Exercise brief
From the first line to the last, output the records exactly and drop any images.

------ Material for the task

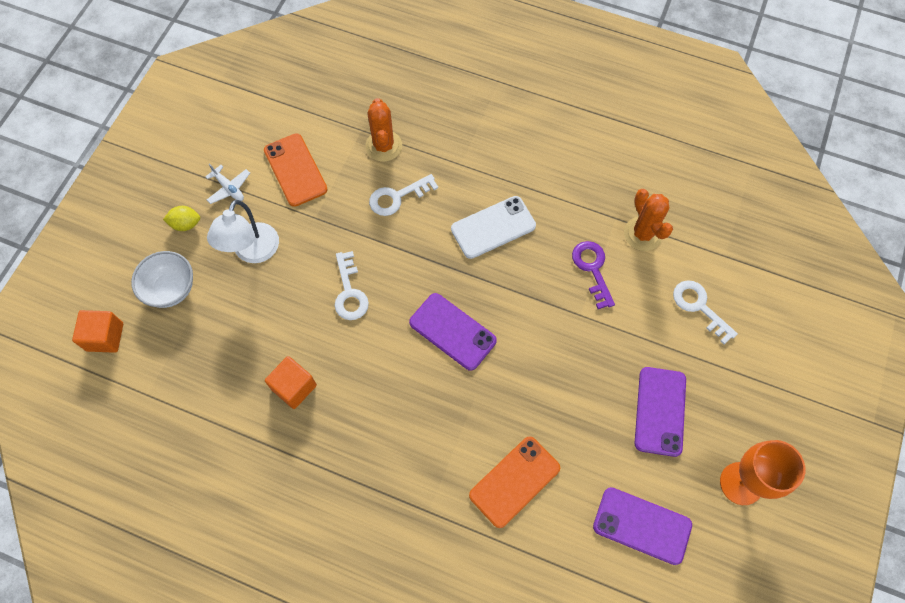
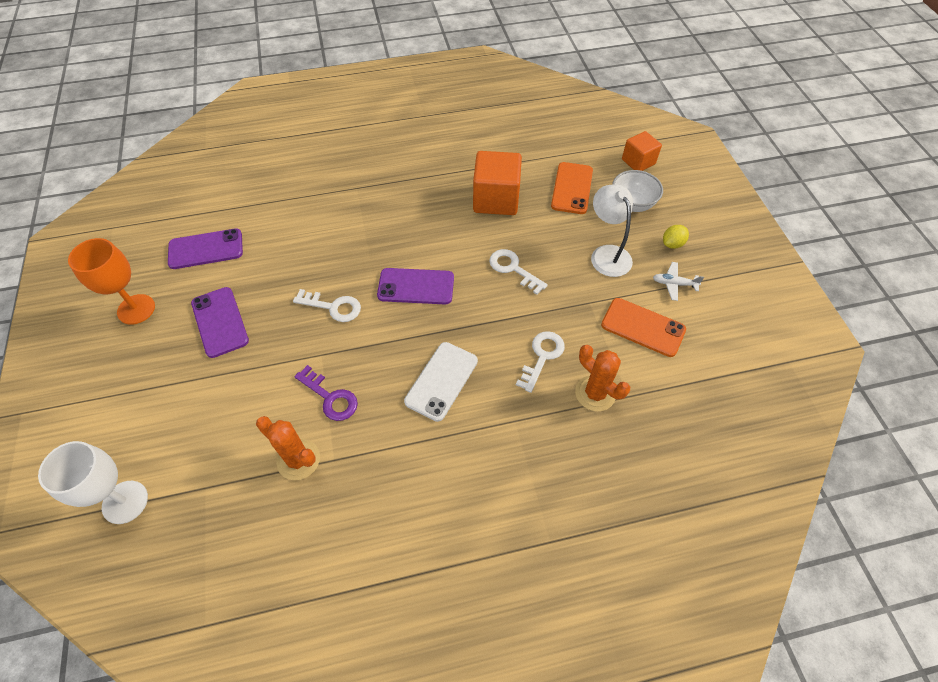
camera: 145 degrees right, 10 degrees down
(294, 387) = (496, 199): orange cube -> orange cube, size x1.64
(514, 481) = (309, 228): orange phone -> orange phone (572, 188)
(699, 307) = (214, 421): white key -> white key (333, 307)
(791, 281) = (125, 502): none -> white goblet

------------

Problem solution
camera: 145 degrees right, 10 degrees down
(294, 387) = (496, 199): orange cube -> orange cube, size x1.64
(514, 481) = (309, 228): orange phone -> orange phone (572, 188)
(699, 307) = (214, 421): white key -> white key (333, 307)
(791, 281) = (125, 502): none -> white goblet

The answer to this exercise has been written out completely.